■ **Data shown**:
*** Block opens ***

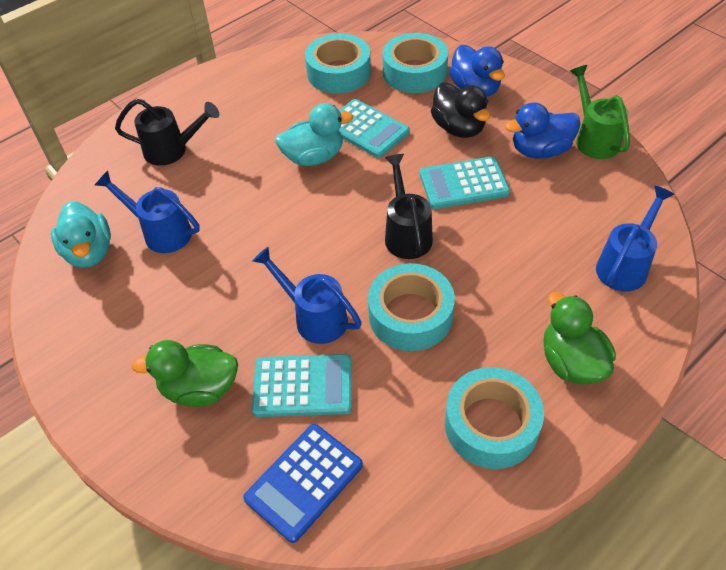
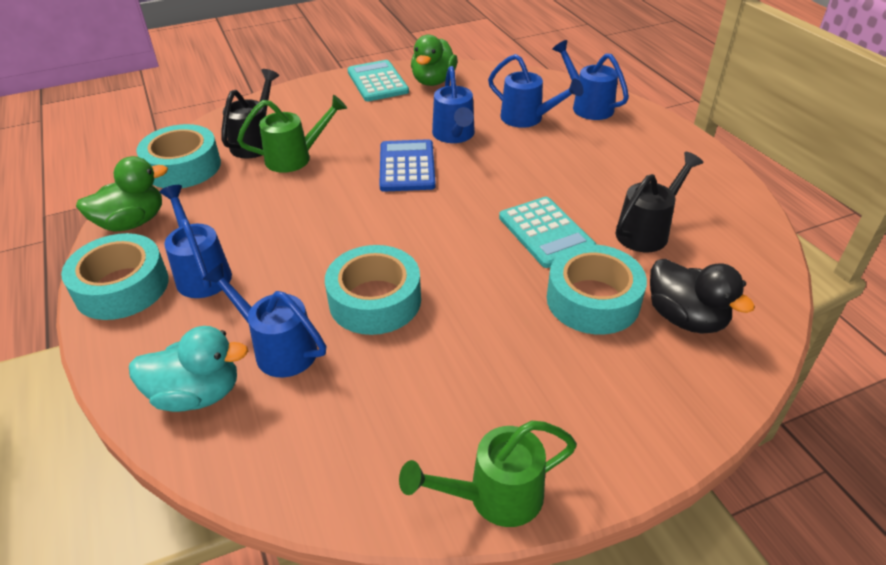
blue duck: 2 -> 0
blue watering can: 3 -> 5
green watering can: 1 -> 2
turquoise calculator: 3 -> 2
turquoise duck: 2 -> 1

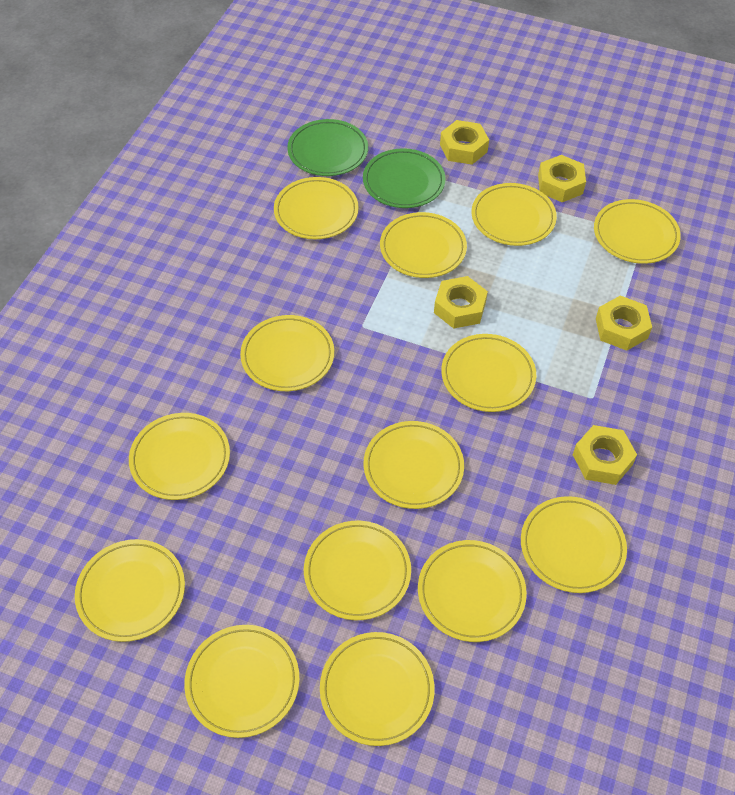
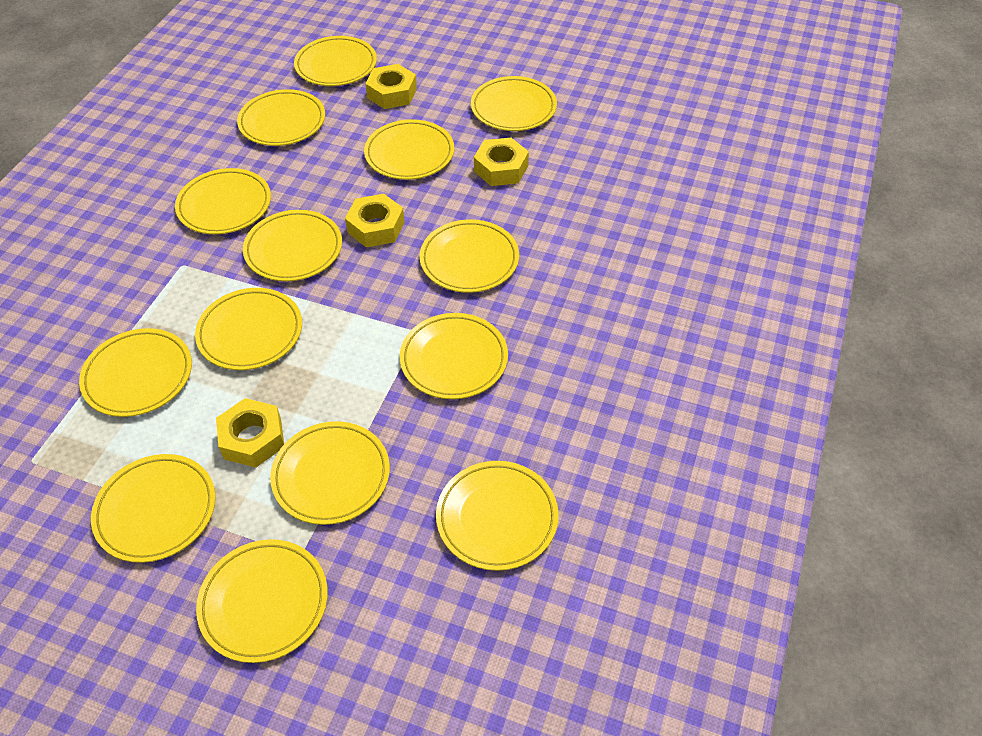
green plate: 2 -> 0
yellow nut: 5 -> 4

*** Block closes ***

■ **What you need to do**: Leaving out all pictures, retype exactly the lines that run from the one containing "blue watering can: 3 -> 5" through the last line of the material.

■ **Answer below**:
blue watering can: 3 -> 5
green watering can: 1 -> 2
turquoise calculator: 3 -> 2
turquoise duck: 2 -> 1

green plate: 2 -> 0
yellow nut: 5 -> 4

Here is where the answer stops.